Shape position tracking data
━━━━

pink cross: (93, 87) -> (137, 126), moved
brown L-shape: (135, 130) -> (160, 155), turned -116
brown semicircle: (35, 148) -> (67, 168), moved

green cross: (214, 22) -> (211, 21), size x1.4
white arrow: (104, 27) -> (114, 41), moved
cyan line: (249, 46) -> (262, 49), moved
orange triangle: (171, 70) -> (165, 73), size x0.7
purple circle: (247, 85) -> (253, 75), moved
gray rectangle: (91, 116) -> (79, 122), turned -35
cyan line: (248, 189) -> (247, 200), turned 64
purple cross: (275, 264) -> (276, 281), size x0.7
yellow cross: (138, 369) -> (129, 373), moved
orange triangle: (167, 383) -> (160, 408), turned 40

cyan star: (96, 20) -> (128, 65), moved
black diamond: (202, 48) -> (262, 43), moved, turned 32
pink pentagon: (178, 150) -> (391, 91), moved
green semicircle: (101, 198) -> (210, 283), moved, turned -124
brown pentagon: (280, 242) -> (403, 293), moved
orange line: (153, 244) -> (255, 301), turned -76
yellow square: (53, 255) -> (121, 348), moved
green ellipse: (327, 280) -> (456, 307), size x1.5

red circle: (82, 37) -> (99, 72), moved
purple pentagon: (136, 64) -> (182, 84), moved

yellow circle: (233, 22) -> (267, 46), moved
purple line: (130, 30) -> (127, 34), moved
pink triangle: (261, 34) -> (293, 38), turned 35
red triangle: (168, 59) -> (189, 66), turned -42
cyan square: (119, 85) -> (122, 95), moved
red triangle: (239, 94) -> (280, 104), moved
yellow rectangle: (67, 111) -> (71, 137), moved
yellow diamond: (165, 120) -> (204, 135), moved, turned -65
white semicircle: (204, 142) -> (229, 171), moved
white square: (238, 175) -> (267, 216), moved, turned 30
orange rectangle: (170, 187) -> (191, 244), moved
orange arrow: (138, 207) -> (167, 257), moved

━━━━

## What to work on
All lines in the records above with "brown" need to be found and copied.

## Exercise result
brown L-shape: (135, 130) -> (160, 155), turned -116
brown semicircle: (35, 148) -> (67, 168), moved
brown pentagon: (280, 242) -> (403, 293), moved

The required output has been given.